◆ Work to complete
Copy the lines below that contain "none".

◆ Supplied entries
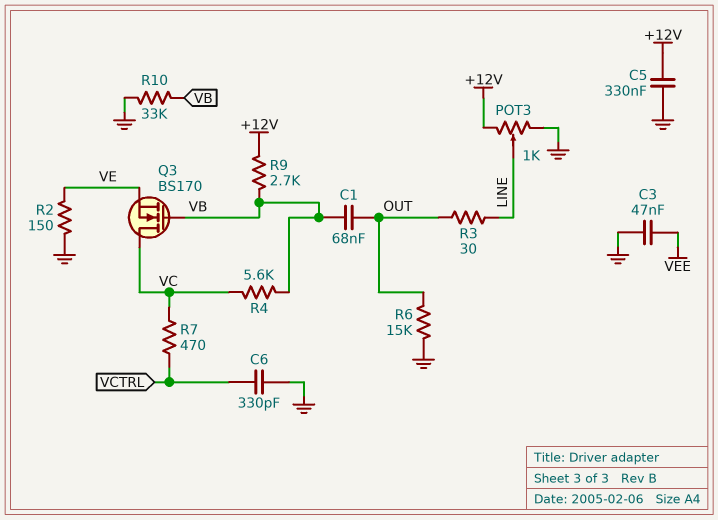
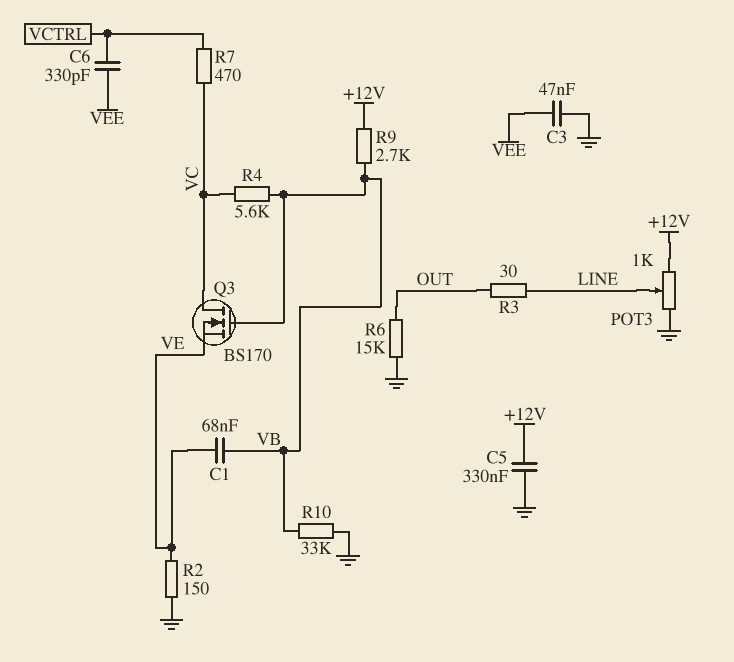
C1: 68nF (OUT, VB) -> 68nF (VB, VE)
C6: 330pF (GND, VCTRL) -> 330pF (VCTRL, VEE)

==

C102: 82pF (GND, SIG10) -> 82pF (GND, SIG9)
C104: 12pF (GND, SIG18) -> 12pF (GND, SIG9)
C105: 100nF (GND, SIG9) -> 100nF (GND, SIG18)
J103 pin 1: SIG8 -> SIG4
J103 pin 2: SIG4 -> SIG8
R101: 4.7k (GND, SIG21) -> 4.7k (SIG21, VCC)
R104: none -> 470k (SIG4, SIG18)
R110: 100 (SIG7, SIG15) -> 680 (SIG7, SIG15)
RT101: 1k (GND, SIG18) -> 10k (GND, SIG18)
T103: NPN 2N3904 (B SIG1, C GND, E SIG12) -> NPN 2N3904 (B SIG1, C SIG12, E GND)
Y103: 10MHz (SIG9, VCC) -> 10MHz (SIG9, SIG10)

--

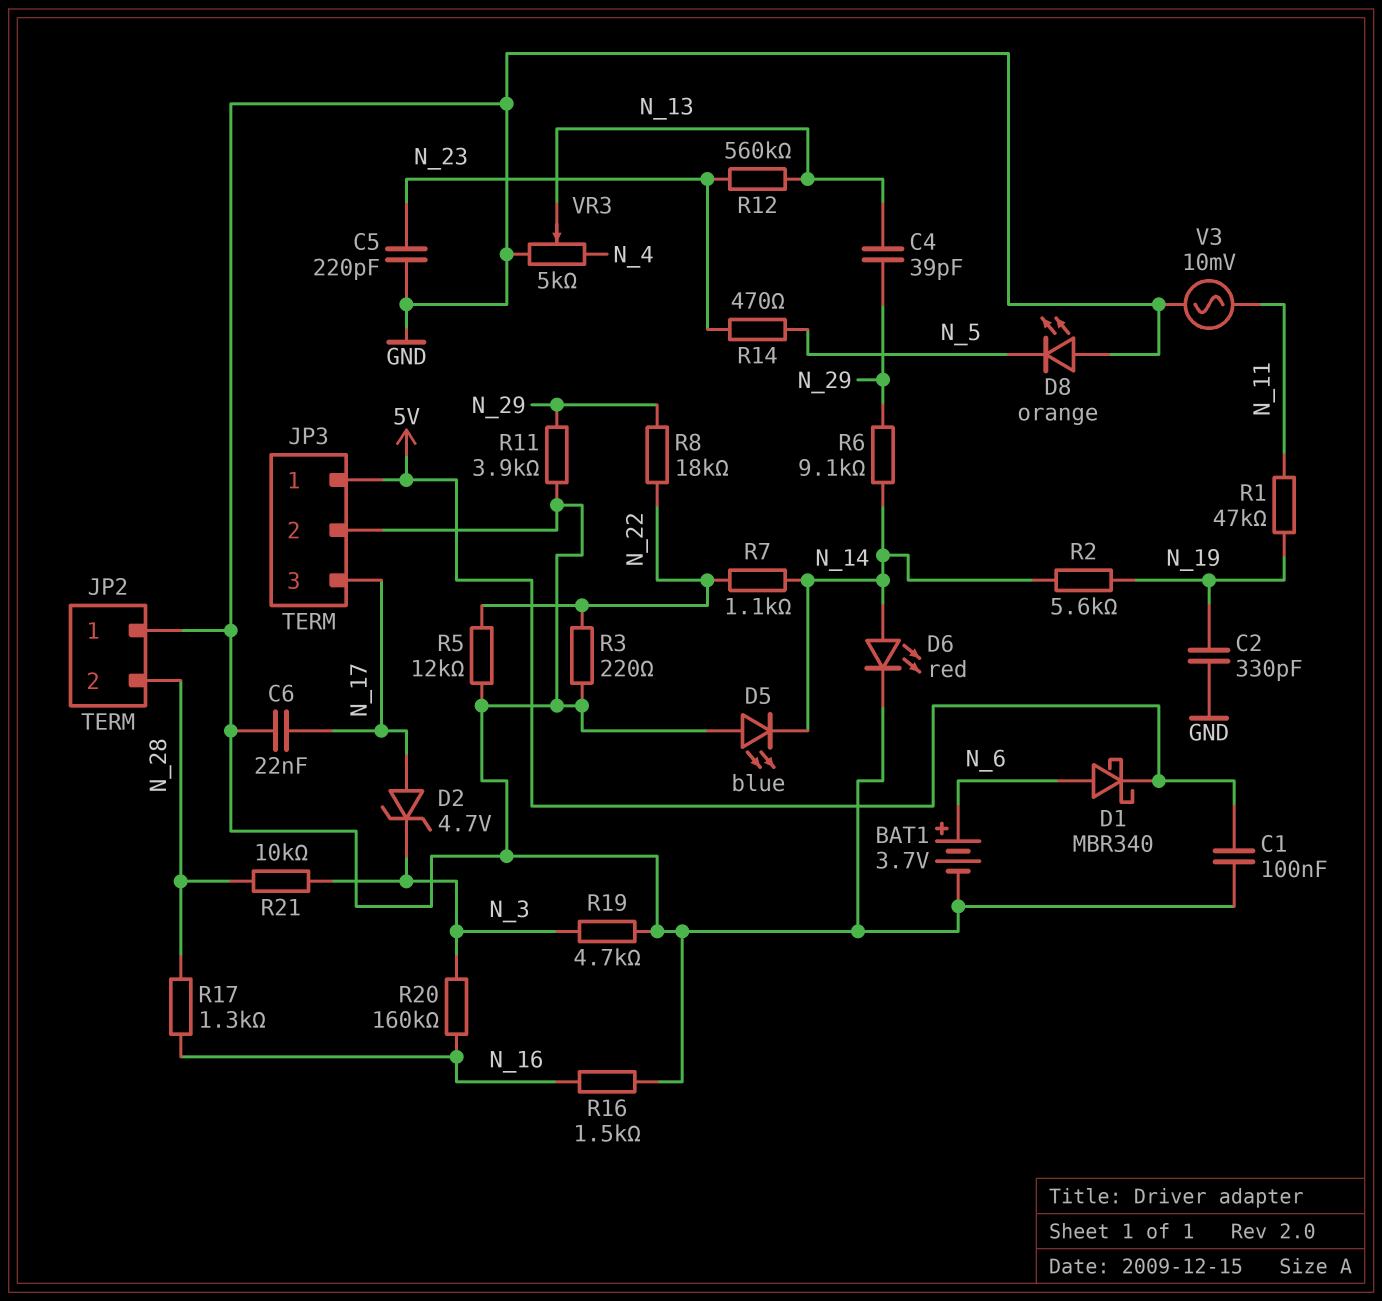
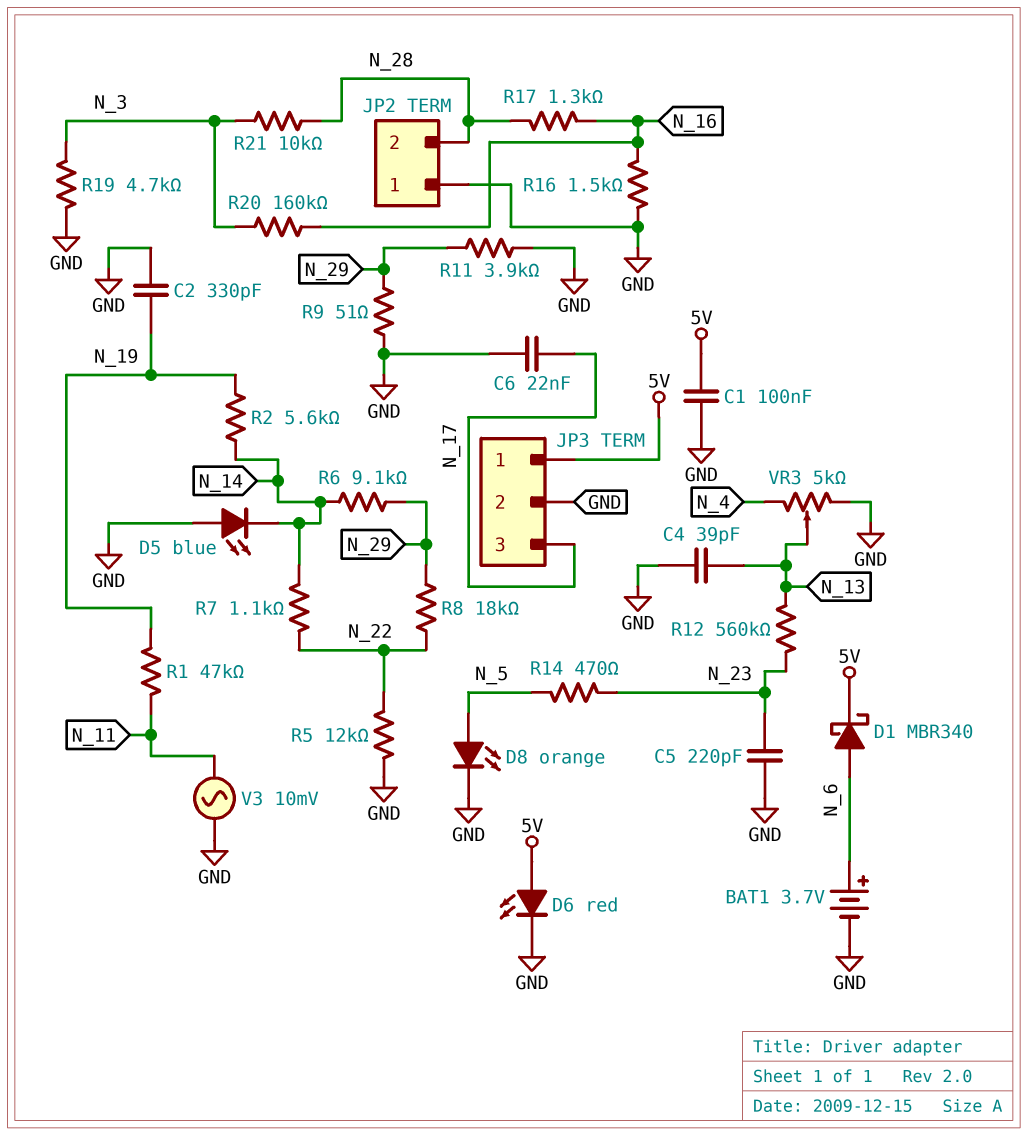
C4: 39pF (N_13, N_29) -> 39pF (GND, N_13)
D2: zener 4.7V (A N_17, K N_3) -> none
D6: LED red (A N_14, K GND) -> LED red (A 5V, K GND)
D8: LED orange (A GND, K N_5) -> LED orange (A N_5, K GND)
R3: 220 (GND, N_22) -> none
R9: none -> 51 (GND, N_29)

◆ Output of the exercise
R104: none -> 470k (SIG4, SIG18)
D2: zener 4.7V (A N_17, K N_3) -> none
R3: 220 (GND, N_22) -> none
R9: none -> 51 (GND, N_29)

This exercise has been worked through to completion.